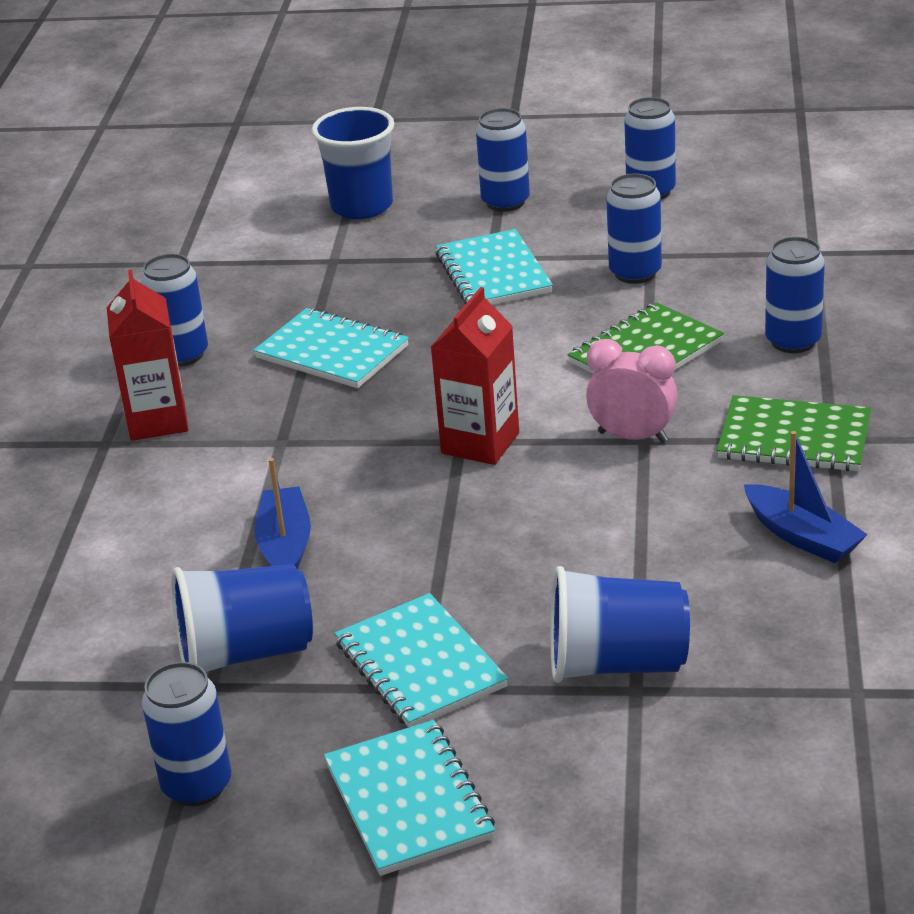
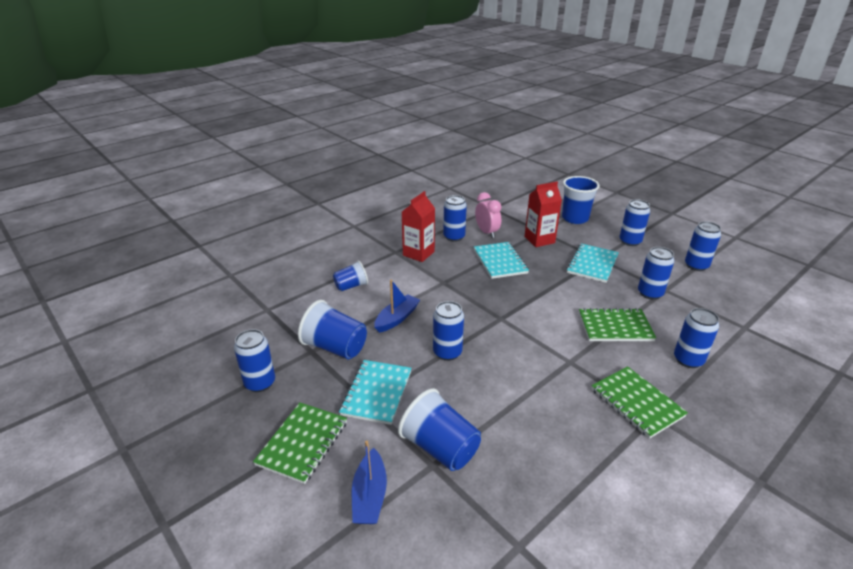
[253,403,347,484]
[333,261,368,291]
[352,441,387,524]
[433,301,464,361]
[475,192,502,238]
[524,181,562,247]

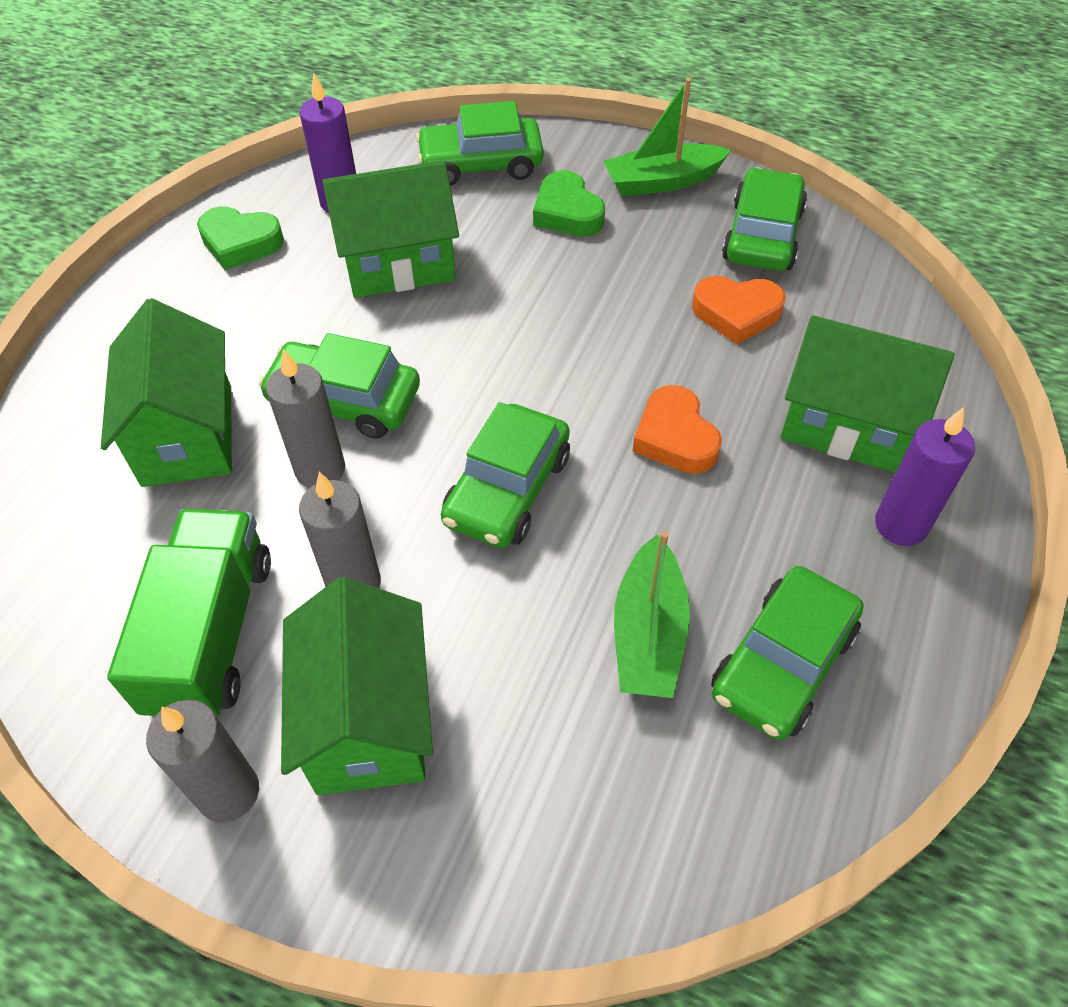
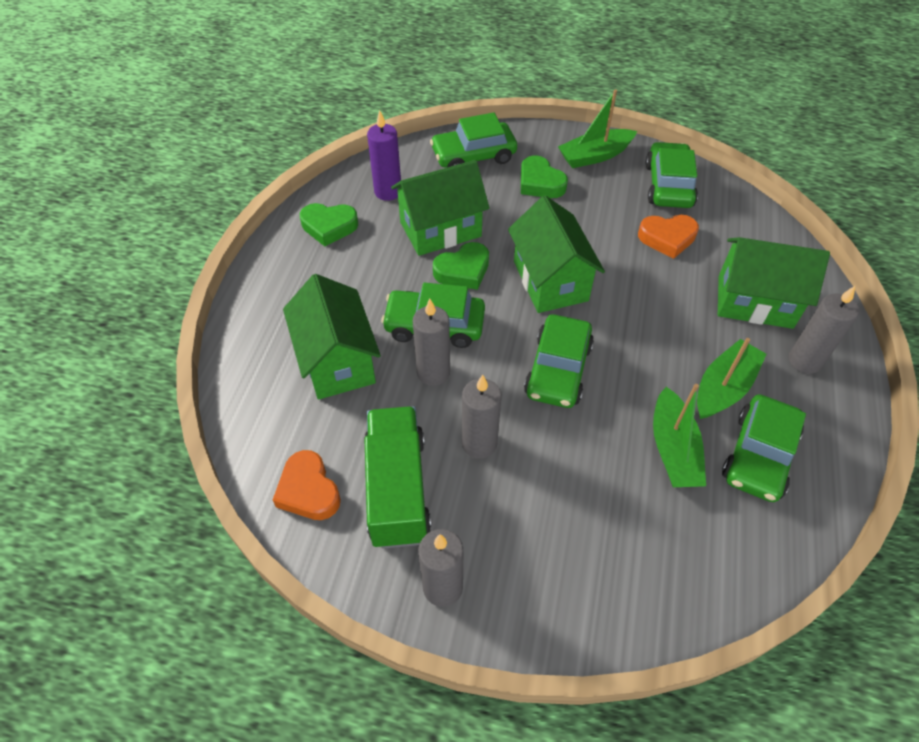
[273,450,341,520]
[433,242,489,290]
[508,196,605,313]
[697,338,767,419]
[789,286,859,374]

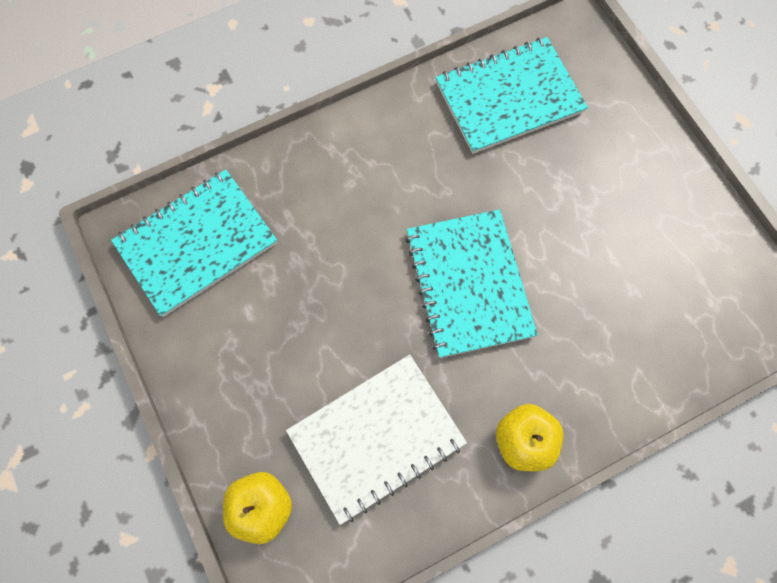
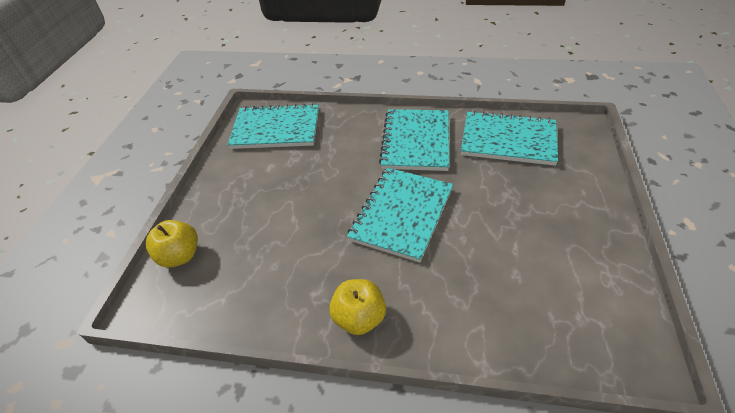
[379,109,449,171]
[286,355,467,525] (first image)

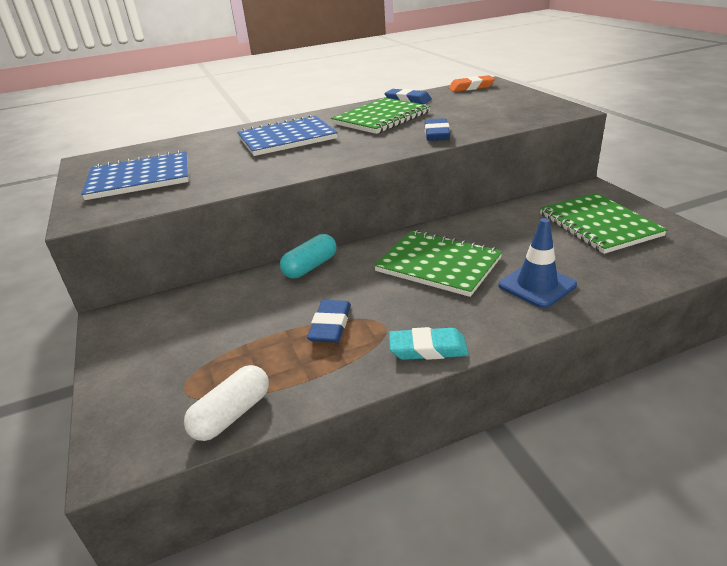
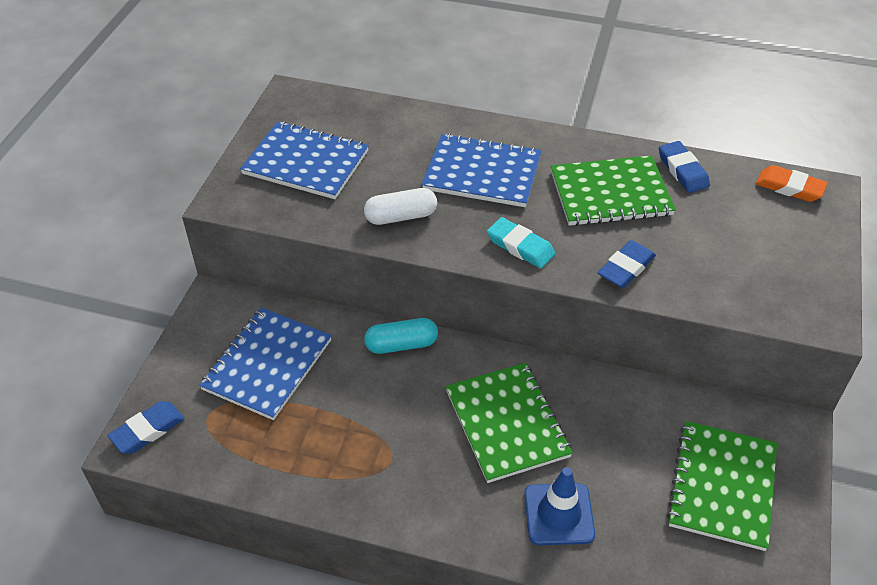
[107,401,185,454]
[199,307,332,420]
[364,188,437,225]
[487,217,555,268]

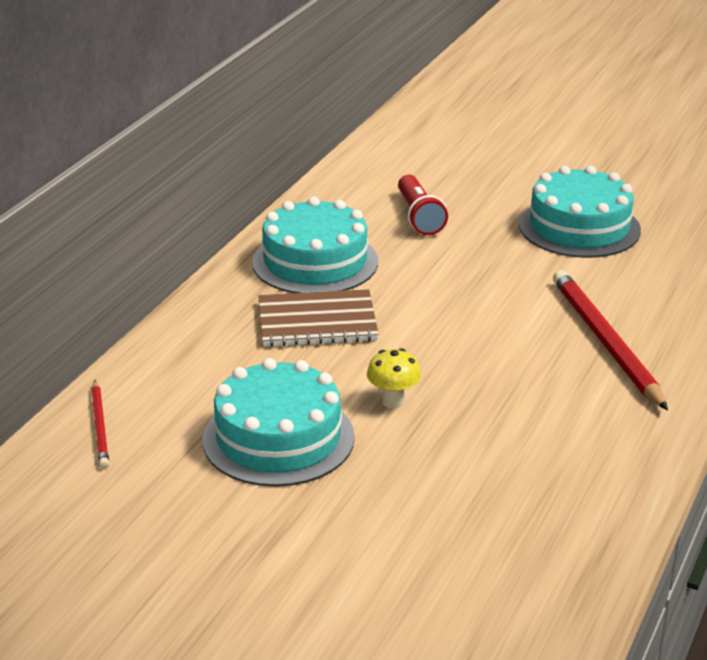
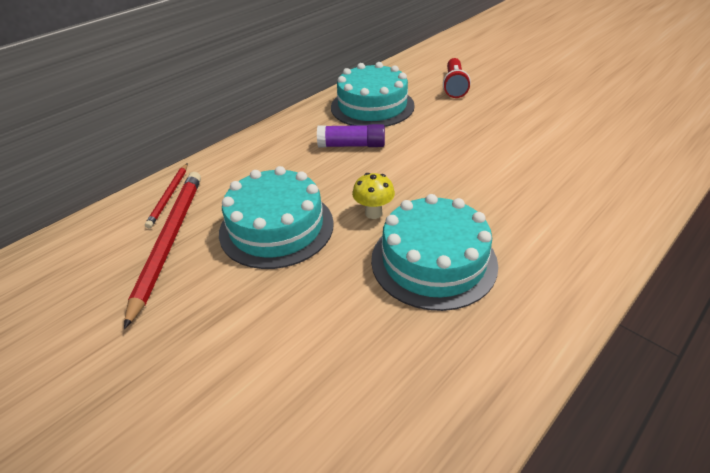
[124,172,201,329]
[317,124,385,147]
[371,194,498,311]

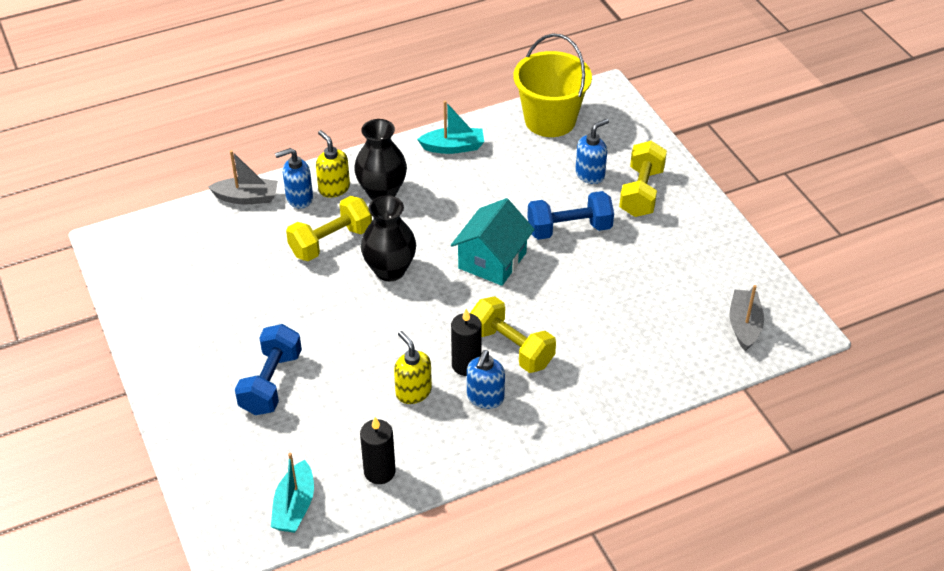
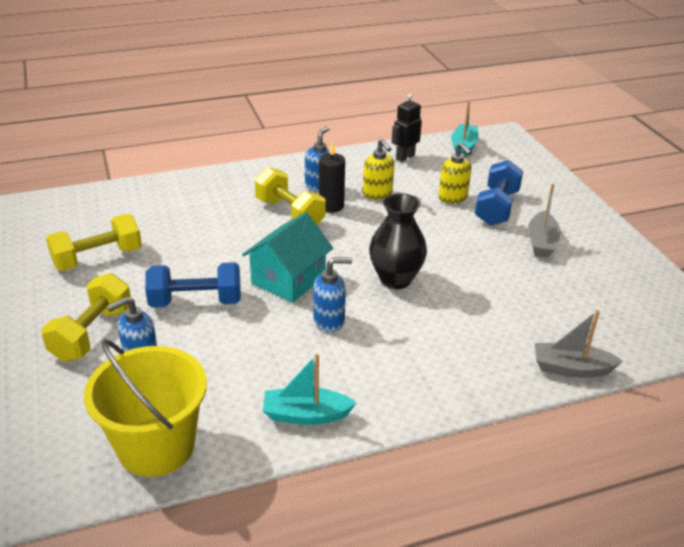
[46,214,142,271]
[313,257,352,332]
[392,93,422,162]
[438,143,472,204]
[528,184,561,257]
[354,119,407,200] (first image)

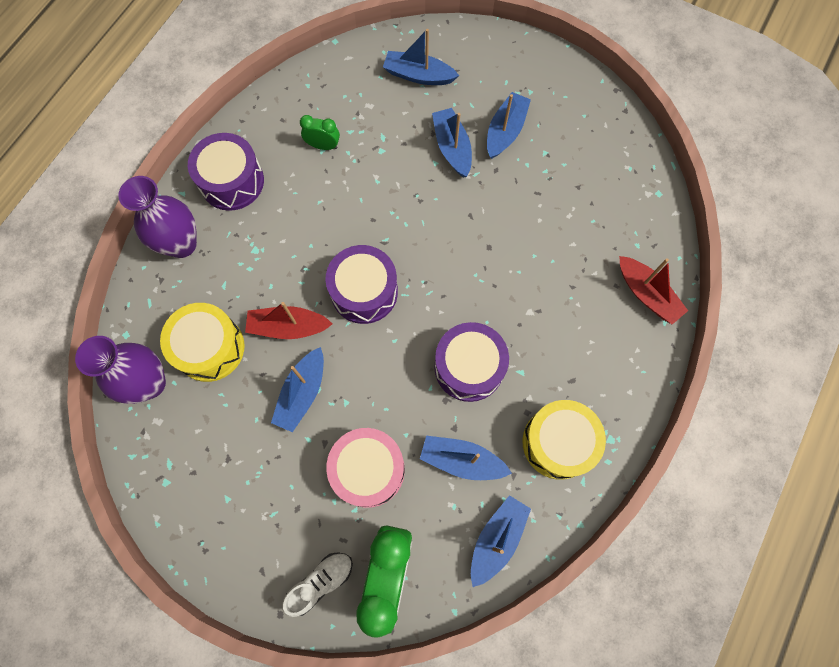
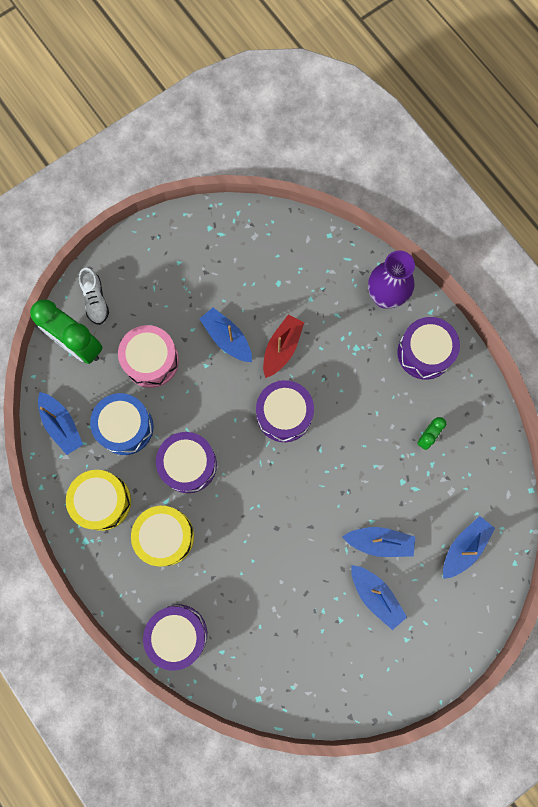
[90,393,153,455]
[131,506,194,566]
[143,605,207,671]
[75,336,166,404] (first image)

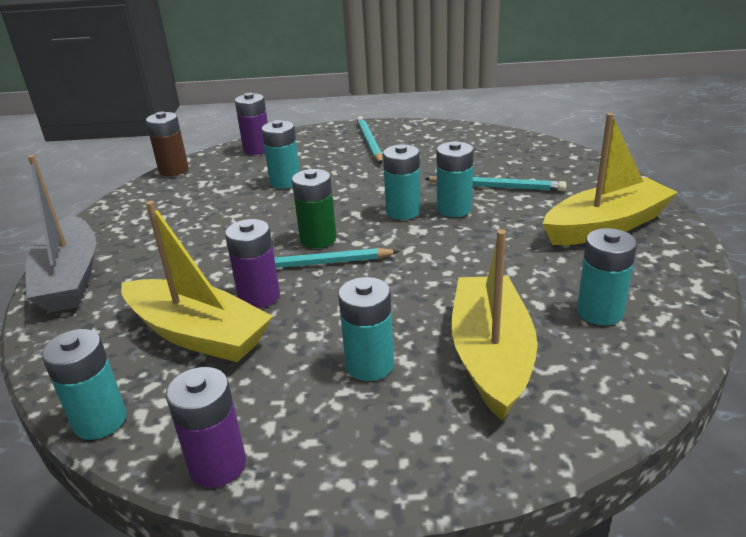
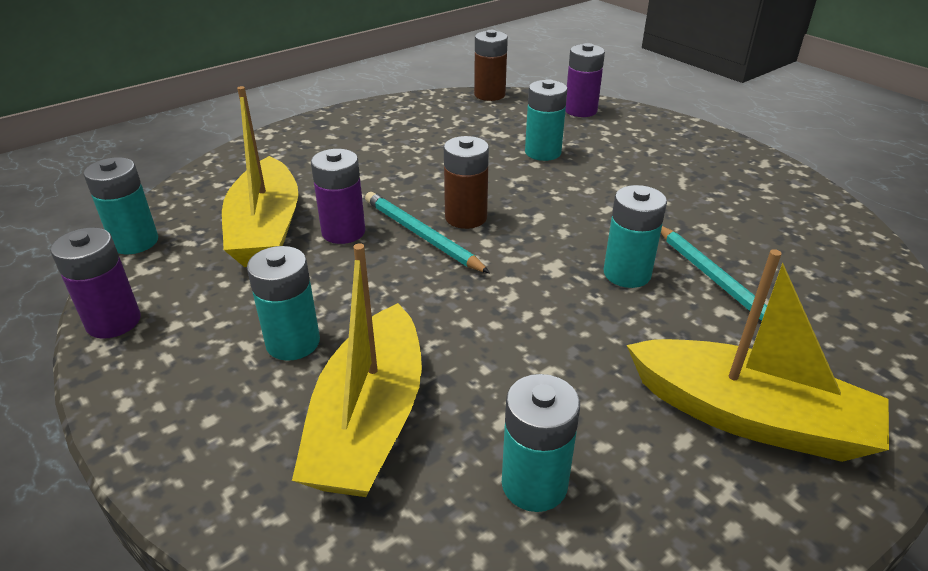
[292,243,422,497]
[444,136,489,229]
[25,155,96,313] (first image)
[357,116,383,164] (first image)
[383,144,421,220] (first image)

**TASK TO COMPLETE:** Omit all images when repeating the data above exactly.

**PROBLEM SOLUTION:**
[253,403,347,484]
[333,261,368,291]
[352,441,387,524]
[433,301,464,361]
[475,192,502,238]
[524,181,562,247]

[273,450,341,520]
[433,242,489,290]
[508,196,605,313]
[697,338,767,419]
[789,286,859,374]

[379,109,449,171]
[286,355,467,525] (first image)

[107,401,185,454]
[199,307,332,420]
[364,188,437,225]
[487,217,555,268]

[124,172,201,329]
[317,124,385,147]
[371,194,498,311]

[46,214,142,271]
[313,257,352,332]
[392,93,422,162]
[438,143,472,204]
[528,184,561,257]
[354,119,407,200] (first image)

[90,393,153,455]
[131,506,194,566]
[143,605,207,671]
[75,336,166,404] (first image)

[292,243,422,497]
[444,136,489,229]
[25,155,96,313] (first image)
[357,116,383,164] (first image)
[383,144,421,220] (first image)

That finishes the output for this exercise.